What is expected ::
Write each line word for word, from the line that contains "Mask stroma. Wrap" through the last line of the material below.

Given records ::

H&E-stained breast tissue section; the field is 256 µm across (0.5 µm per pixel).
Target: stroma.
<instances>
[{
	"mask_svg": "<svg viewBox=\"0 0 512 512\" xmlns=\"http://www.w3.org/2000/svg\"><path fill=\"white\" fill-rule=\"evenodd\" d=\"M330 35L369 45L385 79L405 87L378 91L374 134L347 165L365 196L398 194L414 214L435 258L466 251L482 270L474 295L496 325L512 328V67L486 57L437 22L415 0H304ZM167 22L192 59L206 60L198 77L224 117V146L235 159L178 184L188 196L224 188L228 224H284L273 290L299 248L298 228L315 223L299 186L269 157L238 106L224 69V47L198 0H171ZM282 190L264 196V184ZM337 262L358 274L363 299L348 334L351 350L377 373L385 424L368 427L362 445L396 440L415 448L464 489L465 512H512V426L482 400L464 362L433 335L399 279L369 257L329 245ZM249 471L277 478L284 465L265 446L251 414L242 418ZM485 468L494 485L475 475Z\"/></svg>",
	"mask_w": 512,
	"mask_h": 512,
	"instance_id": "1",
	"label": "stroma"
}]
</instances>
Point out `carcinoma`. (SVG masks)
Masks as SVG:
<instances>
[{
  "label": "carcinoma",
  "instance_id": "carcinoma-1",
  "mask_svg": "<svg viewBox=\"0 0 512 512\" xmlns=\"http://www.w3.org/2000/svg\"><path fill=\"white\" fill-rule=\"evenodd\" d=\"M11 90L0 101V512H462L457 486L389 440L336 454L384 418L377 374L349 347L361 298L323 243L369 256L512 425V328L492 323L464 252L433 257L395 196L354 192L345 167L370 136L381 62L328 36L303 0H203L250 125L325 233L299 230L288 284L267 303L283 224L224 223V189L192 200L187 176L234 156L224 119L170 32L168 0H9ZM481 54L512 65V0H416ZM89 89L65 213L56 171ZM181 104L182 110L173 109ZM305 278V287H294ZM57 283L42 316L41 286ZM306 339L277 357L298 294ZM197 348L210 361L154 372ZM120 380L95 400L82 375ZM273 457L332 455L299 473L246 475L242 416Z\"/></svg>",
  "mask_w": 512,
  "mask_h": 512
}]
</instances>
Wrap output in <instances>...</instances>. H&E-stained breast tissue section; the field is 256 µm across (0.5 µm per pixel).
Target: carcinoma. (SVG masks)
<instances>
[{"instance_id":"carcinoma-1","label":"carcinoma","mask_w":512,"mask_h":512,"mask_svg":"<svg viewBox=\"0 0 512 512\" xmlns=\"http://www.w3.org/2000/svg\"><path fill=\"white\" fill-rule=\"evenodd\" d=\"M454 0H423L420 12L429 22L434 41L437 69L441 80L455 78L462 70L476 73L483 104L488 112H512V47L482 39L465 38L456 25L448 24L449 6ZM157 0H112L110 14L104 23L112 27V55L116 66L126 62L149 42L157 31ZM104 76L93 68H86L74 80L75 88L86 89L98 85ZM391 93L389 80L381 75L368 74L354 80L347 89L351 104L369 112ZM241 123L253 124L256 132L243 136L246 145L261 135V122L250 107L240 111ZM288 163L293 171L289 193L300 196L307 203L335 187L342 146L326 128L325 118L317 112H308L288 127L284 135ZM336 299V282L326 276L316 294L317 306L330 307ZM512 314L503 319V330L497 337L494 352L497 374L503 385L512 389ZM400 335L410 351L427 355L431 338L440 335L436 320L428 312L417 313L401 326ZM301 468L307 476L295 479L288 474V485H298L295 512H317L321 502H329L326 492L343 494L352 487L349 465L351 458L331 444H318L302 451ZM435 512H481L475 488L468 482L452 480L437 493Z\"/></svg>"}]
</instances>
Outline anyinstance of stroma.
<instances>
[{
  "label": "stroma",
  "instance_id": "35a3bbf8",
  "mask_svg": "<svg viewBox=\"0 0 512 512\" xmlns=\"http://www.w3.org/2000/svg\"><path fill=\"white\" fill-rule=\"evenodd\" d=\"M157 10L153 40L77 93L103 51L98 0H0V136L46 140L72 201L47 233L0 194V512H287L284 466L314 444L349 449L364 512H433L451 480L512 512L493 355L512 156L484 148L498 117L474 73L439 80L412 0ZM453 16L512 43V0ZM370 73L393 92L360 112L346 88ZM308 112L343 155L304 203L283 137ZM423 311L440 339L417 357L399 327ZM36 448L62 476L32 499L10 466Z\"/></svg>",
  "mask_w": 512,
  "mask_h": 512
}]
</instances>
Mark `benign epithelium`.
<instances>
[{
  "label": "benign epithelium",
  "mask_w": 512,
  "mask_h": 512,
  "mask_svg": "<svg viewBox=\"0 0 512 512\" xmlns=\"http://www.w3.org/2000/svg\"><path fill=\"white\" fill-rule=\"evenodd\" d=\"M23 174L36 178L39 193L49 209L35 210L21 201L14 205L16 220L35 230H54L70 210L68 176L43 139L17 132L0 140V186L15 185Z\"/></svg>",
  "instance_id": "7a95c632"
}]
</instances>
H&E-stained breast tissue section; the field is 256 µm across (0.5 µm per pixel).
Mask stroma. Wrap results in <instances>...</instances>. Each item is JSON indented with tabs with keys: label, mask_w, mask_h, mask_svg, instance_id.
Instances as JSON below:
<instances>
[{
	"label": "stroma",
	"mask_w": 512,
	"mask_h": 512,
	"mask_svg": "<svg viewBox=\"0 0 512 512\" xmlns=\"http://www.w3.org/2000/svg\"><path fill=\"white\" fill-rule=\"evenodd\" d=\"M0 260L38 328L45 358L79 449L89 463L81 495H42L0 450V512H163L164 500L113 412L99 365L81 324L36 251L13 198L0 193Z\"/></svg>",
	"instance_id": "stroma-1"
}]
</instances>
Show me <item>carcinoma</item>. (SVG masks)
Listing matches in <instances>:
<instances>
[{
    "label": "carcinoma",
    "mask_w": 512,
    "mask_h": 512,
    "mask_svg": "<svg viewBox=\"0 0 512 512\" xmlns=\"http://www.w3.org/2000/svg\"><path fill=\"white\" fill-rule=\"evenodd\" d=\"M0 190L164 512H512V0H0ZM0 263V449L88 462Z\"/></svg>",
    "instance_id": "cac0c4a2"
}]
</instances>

Answer for the task ::
Mask stroma. Wrap results in <instances>...</instances>. Each item is JSON indented with tabs with keys: label, mask_w, mask_h, mask_svg, instance_id.
Instances as JSON below:
<instances>
[{
	"label": "stroma",
	"mask_w": 512,
	"mask_h": 512,
	"mask_svg": "<svg viewBox=\"0 0 512 512\" xmlns=\"http://www.w3.org/2000/svg\"><path fill=\"white\" fill-rule=\"evenodd\" d=\"M0 260L38 328L45 358L79 449L89 463L81 495H42L0 450V512H163L164 500L113 412L99 365L81 324L36 251L13 198L0 193Z\"/></svg>",
	"instance_id": "stroma-1"
}]
</instances>
Show me <item>carcinoma</item>. (SVG masks)
Listing matches in <instances>:
<instances>
[{
    "label": "carcinoma",
    "mask_w": 512,
    "mask_h": 512,
    "mask_svg": "<svg viewBox=\"0 0 512 512\" xmlns=\"http://www.w3.org/2000/svg\"><path fill=\"white\" fill-rule=\"evenodd\" d=\"M0 190L164 512H512V0H0ZM0 263V449L88 462Z\"/></svg>",
    "instance_id": "cac0c4a2"
}]
</instances>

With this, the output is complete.